> **WORK TO COMPLETE**: In the listing below, tally the lines that hold "none" and report that number by itself.

> **RECORDED INFORMATION**:
━━━━

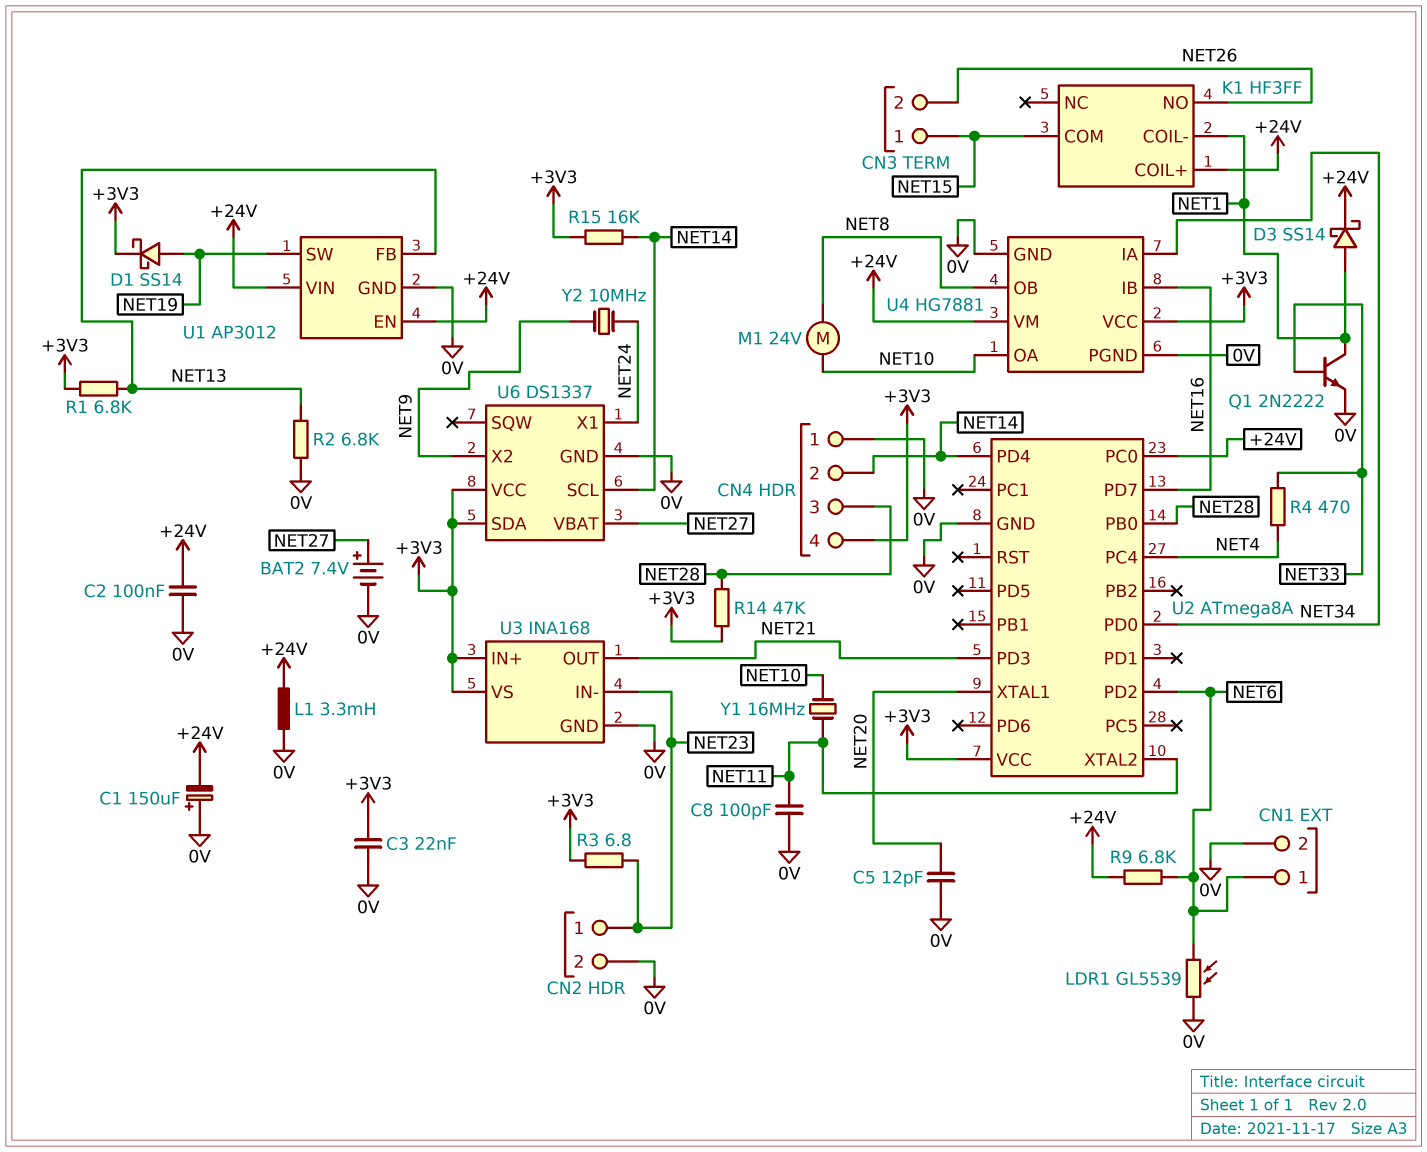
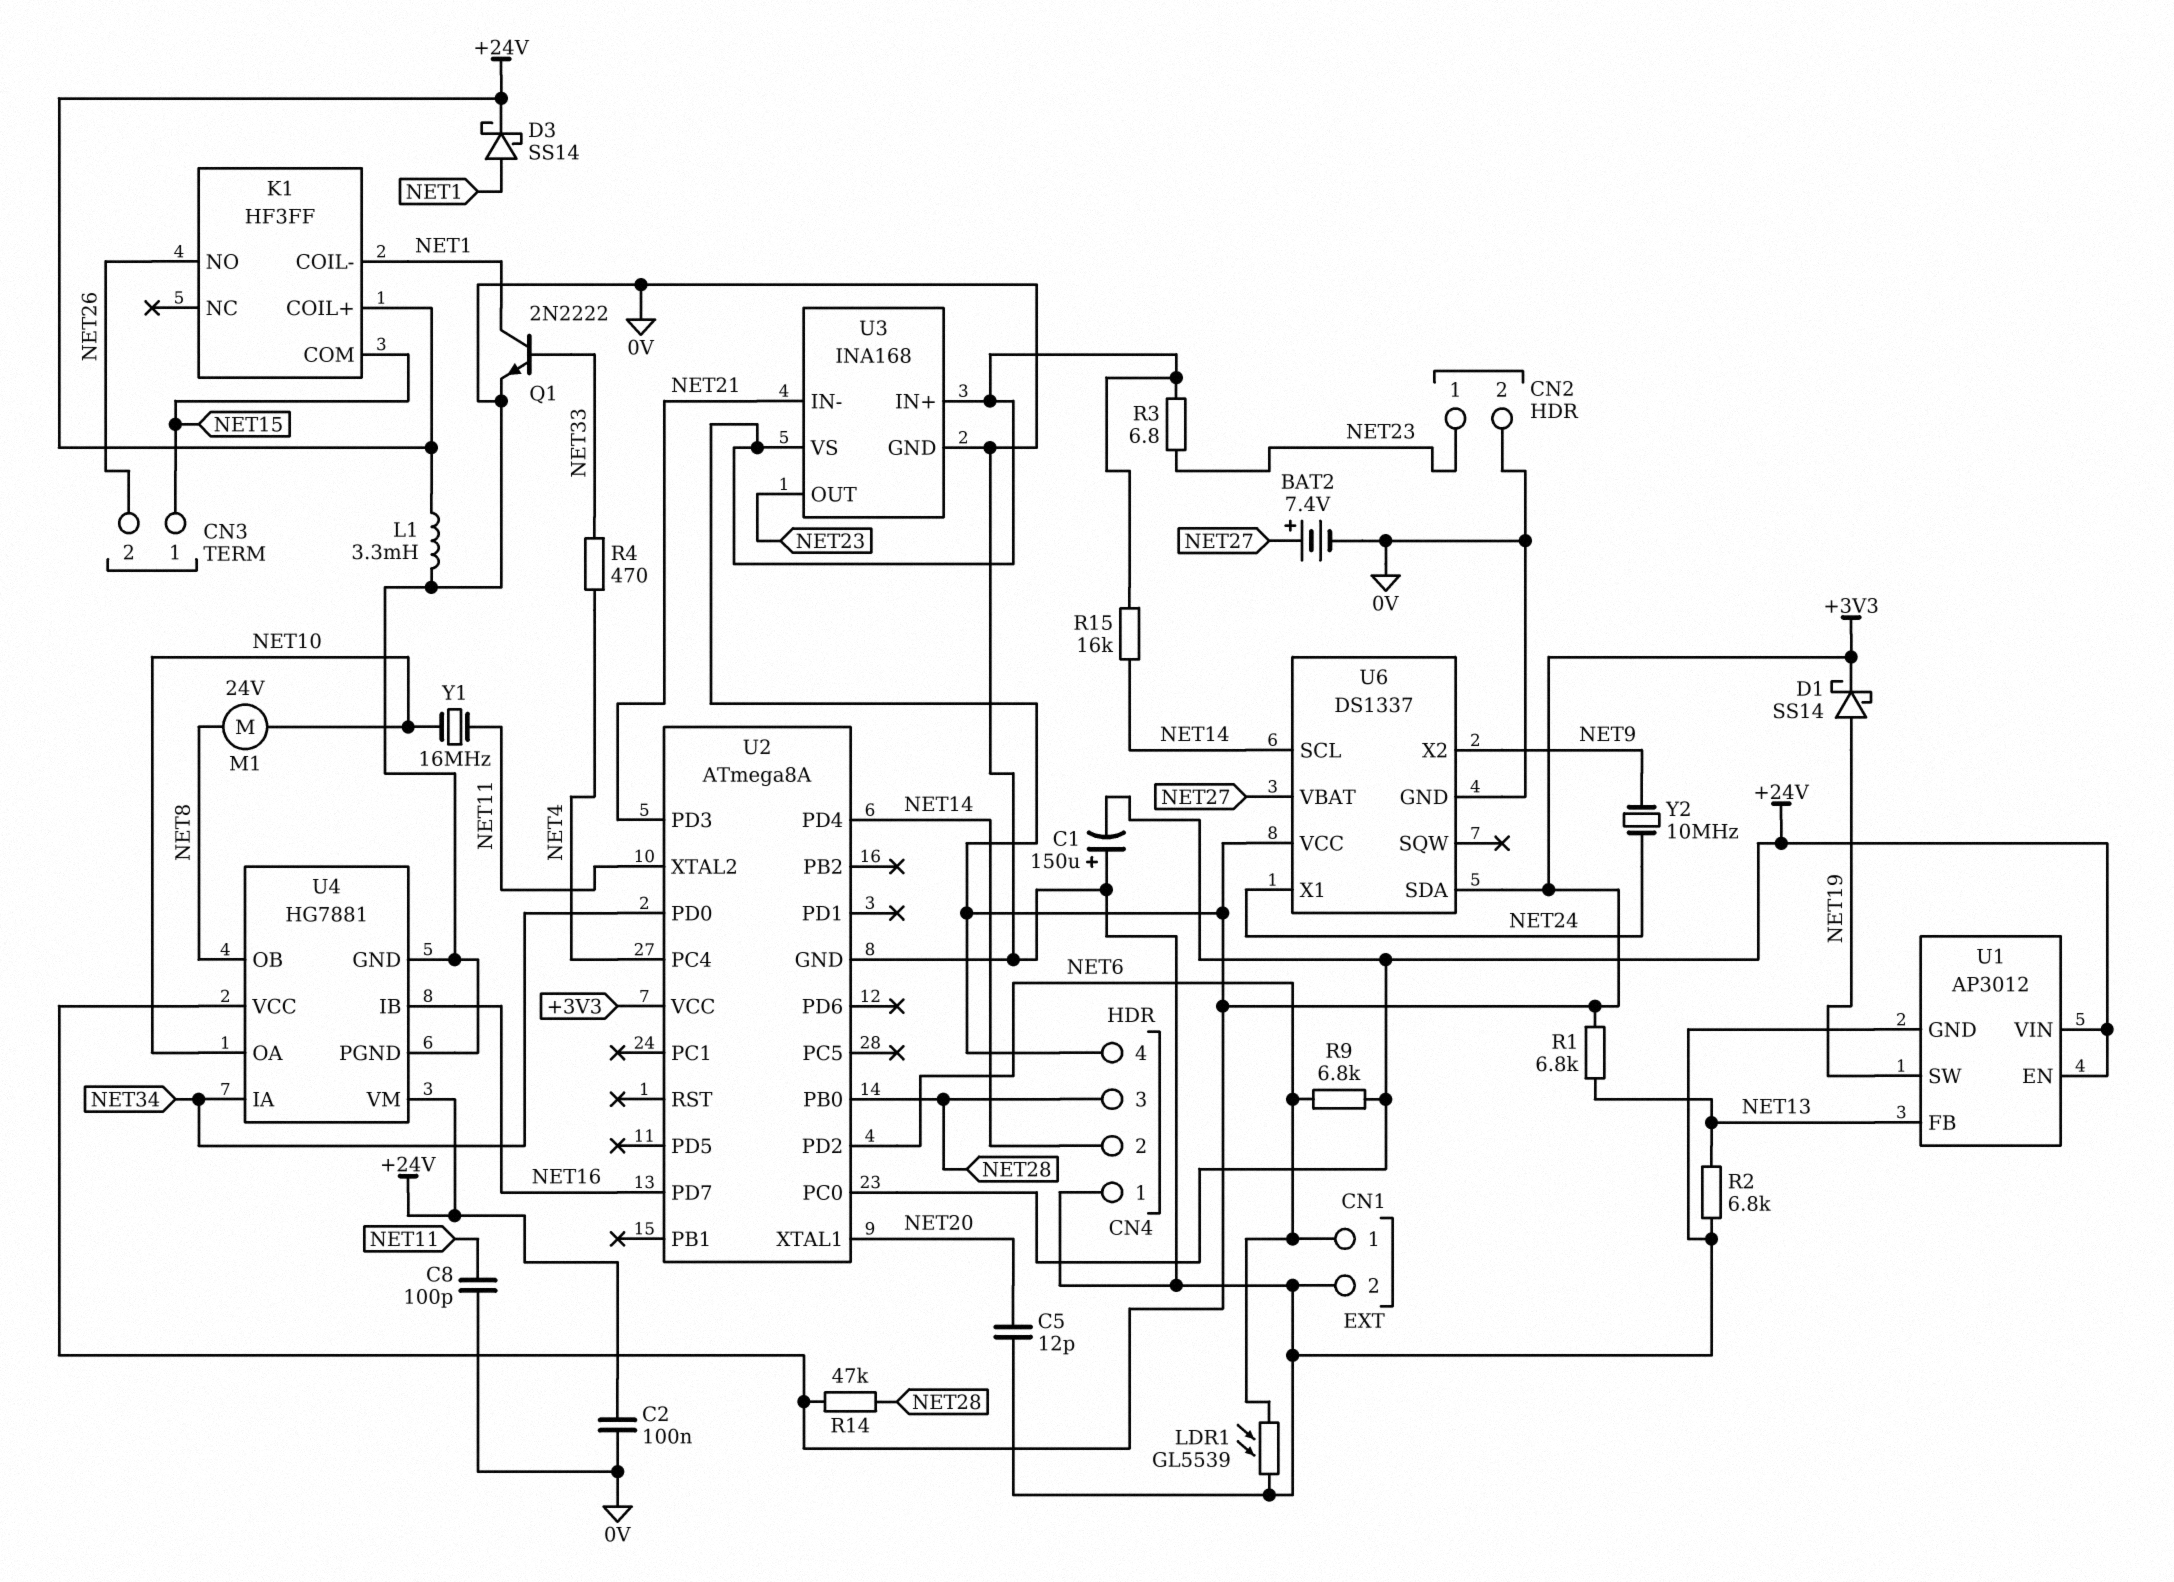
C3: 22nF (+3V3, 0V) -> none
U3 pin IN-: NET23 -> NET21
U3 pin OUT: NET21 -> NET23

━━━━

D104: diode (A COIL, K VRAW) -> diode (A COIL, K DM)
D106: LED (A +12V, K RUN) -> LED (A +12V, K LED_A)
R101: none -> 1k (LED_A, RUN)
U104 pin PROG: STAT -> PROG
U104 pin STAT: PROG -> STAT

━━━━

> **YOUR RESPONSE**: 2